DATA EXCERPTS:
- Opening Delimiter -

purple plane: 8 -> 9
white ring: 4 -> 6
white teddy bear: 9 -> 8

- Closing Delimiter -
- Opening Delimiter -

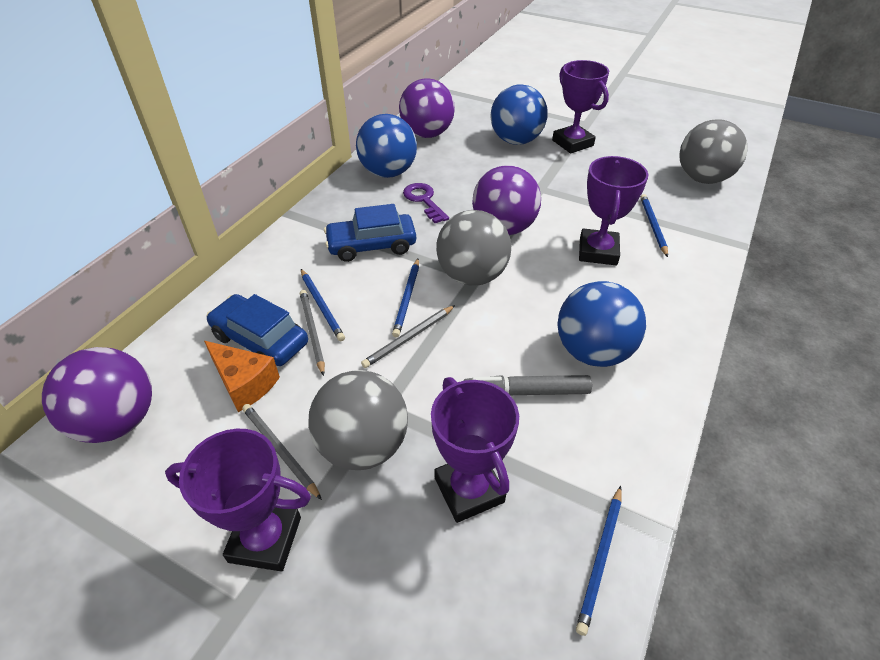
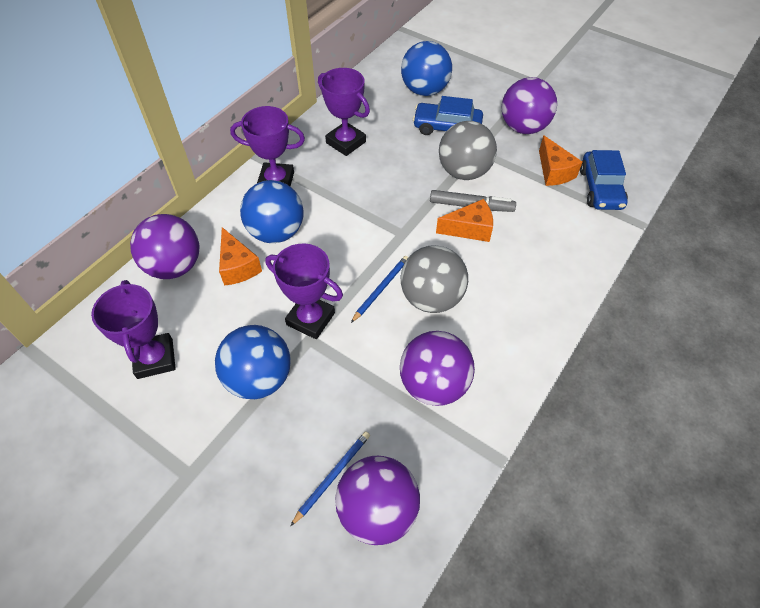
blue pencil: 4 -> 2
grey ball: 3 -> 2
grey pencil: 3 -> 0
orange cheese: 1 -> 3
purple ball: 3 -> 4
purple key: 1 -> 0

- Closing Delimiter -
- Opening Delimiter -

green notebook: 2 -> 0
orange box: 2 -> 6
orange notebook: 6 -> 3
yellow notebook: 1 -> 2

- Closing Delimiter -

ACTIVITY: Take the stretch of lines above from the one containing "green notebook: 2 -> 0" through the one containing "yellow notebook: 1 -> 2" and repeat it exactly, adding no other line.

RESPONSE FOR THIS EXERCISE:
green notebook: 2 -> 0
orange box: 2 -> 6
orange notebook: 6 -> 3
yellow notebook: 1 -> 2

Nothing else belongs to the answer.